GIVEN RECORDS –
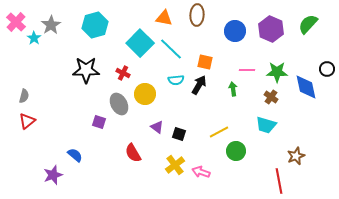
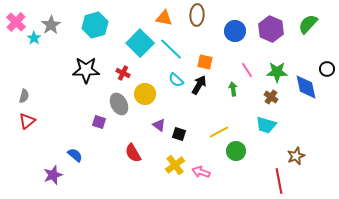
pink line: rotated 56 degrees clockwise
cyan semicircle: rotated 49 degrees clockwise
purple triangle: moved 2 px right, 2 px up
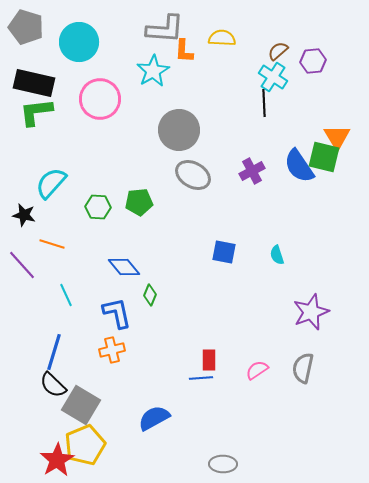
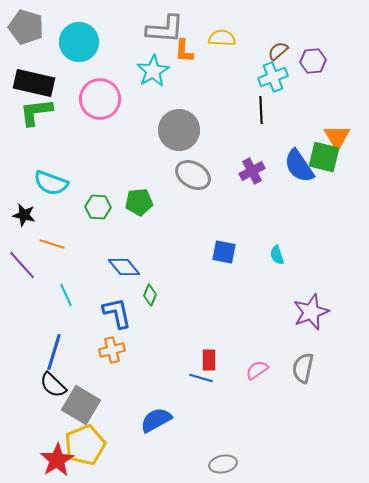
cyan cross at (273, 77): rotated 36 degrees clockwise
black line at (264, 103): moved 3 px left, 7 px down
cyan semicircle at (51, 183): rotated 112 degrees counterclockwise
blue line at (201, 378): rotated 20 degrees clockwise
blue semicircle at (154, 418): moved 2 px right, 2 px down
gray ellipse at (223, 464): rotated 12 degrees counterclockwise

THE PROBLEM –
All lines from the one with "black line at" through the end of the records need to be copied exactly, and no other lines.

FINISHED TASK –
black line at (264, 103): moved 3 px left, 7 px down
cyan semicircle at (51, 183): rotated 112 degrees counterclockwise
blue line at (201, 378): rotated 20 degrees clockwise
blue semicircle at (154, 418): moved 2 px right, 2 px down
gray ellipse at (223, 464): rotated 12 degrees counterclockwise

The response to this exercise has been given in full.